==== DATA SUPPLIED ====
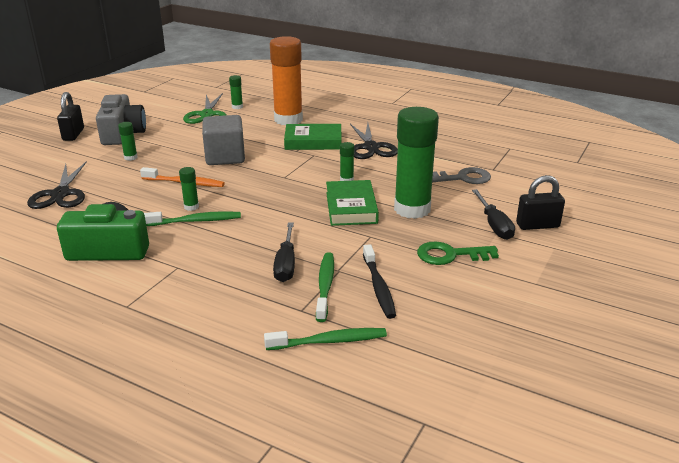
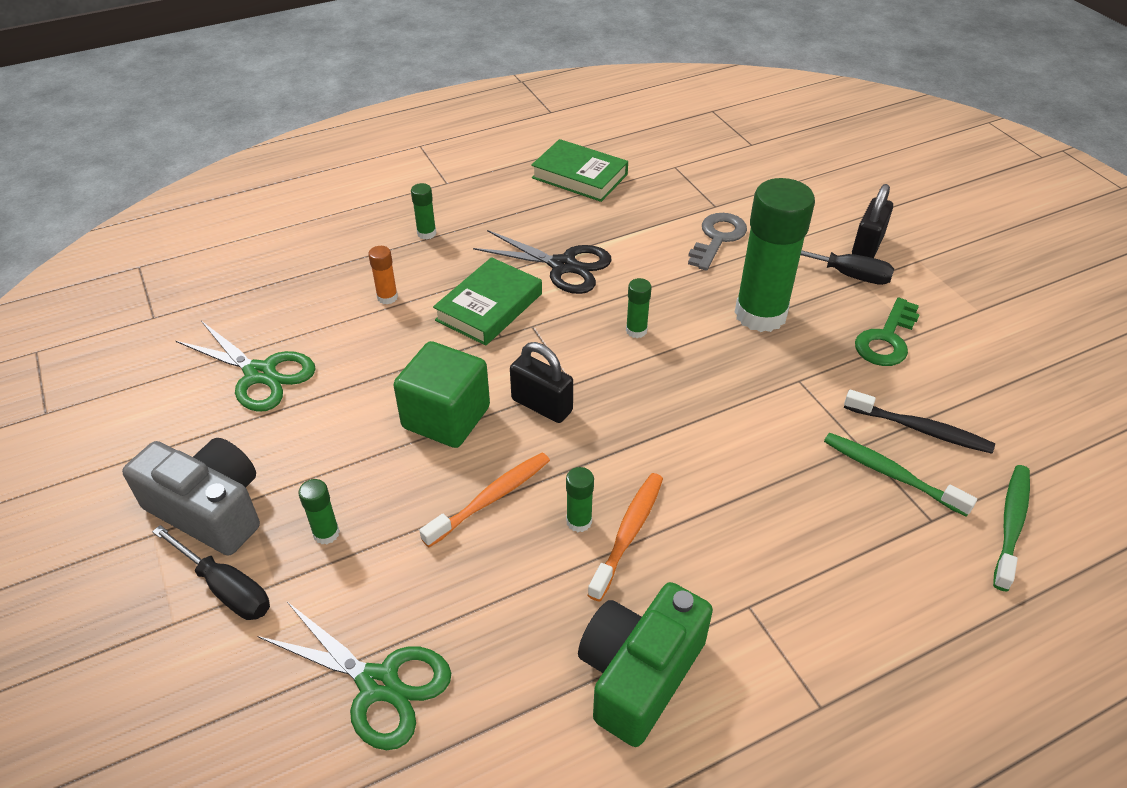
camera: 55 degrees left, 15 degrees up
black scissors [27,161,87,209] -> green scissors [257,602,451,750]
black padlock [57,92,84,141] -> black padlock moved to [510,342,573,423]
green toothbrush [144,211,241,226] -> orange toothbrush [588,473,663,602]
grey cube [202,115,245,165] -> green cube [393,341,490,448]
green glue stick [229,75,243,109] -> green glue stick moved to [411,183,436,239]
orange glue stick [270,36,303,125] -> orange glue stick [368,246,398,304], size x0.41
black screwdriver [273,222,295,282] -> black screwdriver moved to [152,525,270,620]
green book [326,180,379,226] -> green book moved to [531,139,628,202]

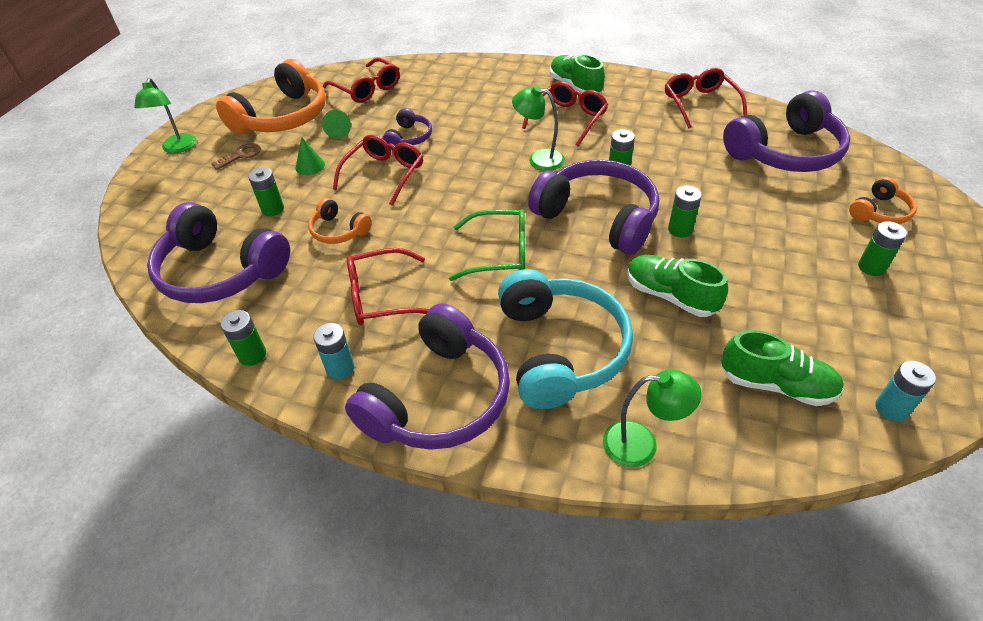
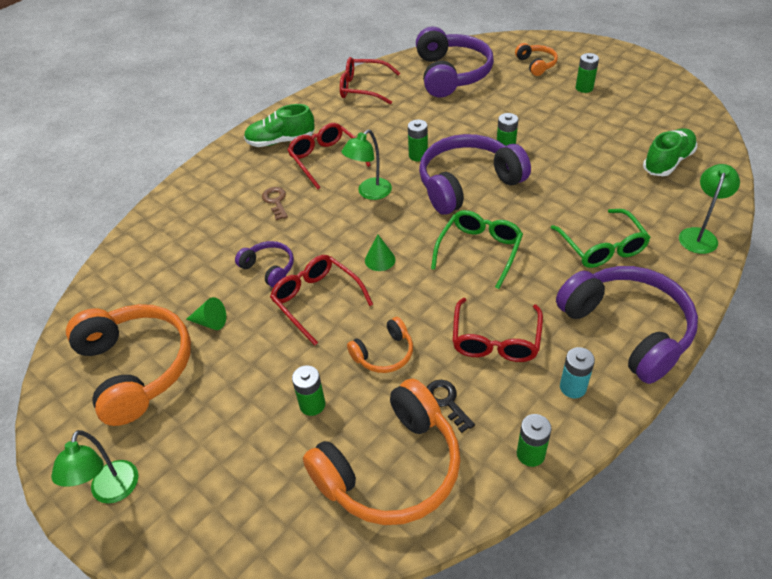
camera: 65 degrees left, 0 degrees up
green lamp [134,78,197,153] -> green lamp turned 75 degrees clockwise [51,430,139,504]
purple headphones [147,202,290,303] -> orange headphones [303,378,460,525]
brown key [211,143,261,170] -> brown key moved to [262,187,288,220]
green cone [296,137,325,175] -> green cone moved to [365,234,395,271]
red glasses [323,58,400,103] -> none
turquoise headphones [498,269,633,409] -> green glasses [551,209,651,268]
green shoe [627,255,728,317] -> none
turquoise battery [875,361,936,421] -> none
none -> black key [427,380,475,433]

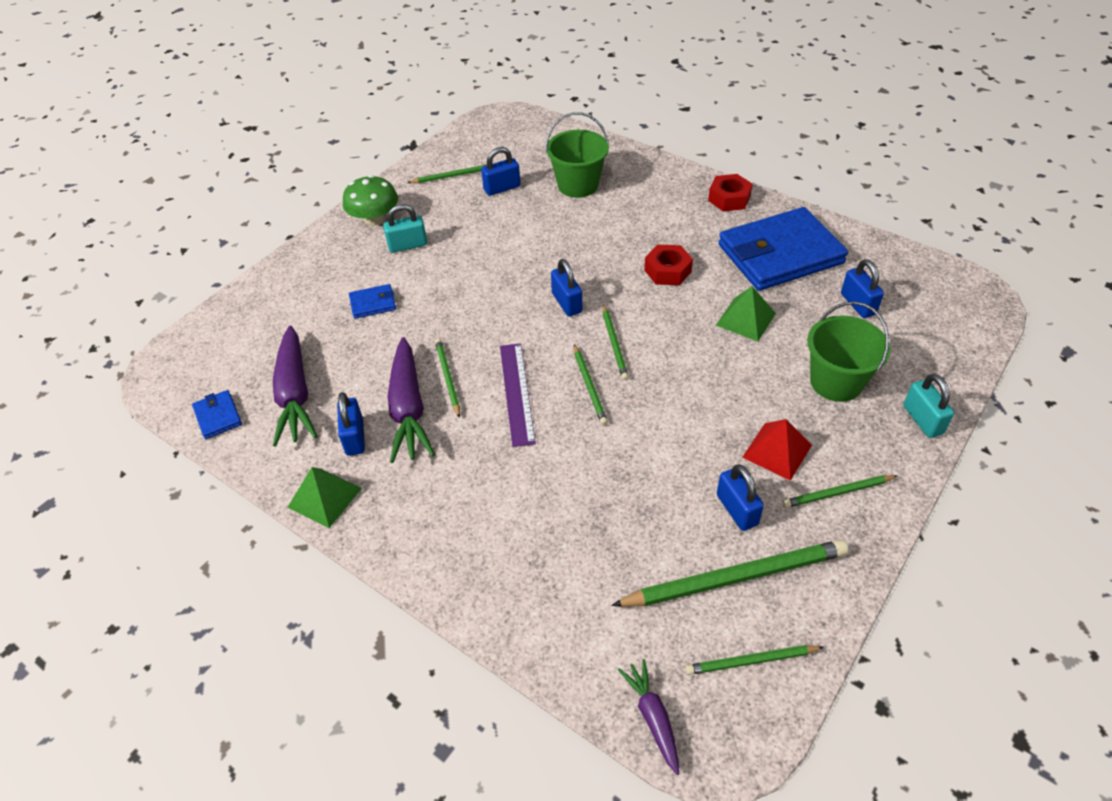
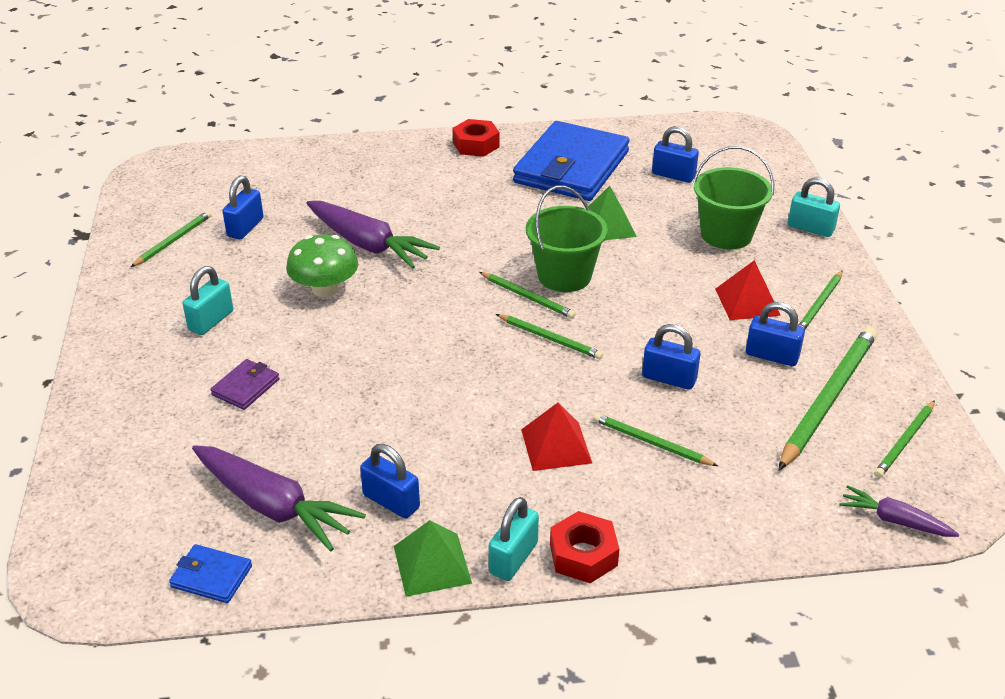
camera: 45 degrees left, 10 degrees down
green mushroom [343,175,398,226] -> green mushroom moved to [286,234,358,297]
blue wallet [349,284,396,319] -> purple wallet [210,359,280,410]
purple carrot [387,337,435,463] -> purple carrot moved to [307,201,440,269]
green pencil [435,339,460,418] -> green pencil moved to [593,413,718,466]
purple ruler [500,343,536,447] -> none
green bucket [545,112,609,198] -> green bucket moved to [526,185,608,292]
blue padlock [551,259,582,317] -> blue padlock moved to [642,324,700,390]
red nut [644,245,693,285] -> red nut moved to [550,511,619,583]
none -> turquoise padlock [489,497,539,581]
none -> red pyramid [521,403,592,471]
====
Every line from the one containing "purple carrot [387,337,435,463]" to the close of the records must be reproduced exactly. Include both ends and nothing more.

purple carrot [387,337,435,463] -> purple carrot moved to [307,201,440,269]
green pencil [435,339,460,418] -> green pencil moved to [593,413,718,466]
purple ruler [500,343,536,447] -> none
green bucket [545,112,609,198] -> green bucket moved to [526,185,608,292]
blue padlock [551,259,582,317] -> blue padlock moved to [642,324,700,390]
red nut [644,245,693,285] -> red nut moved to [550,511,619,583]
none -> turquoise padlock [489,497,539,581]
none -> red pyramid [521,403,592,471]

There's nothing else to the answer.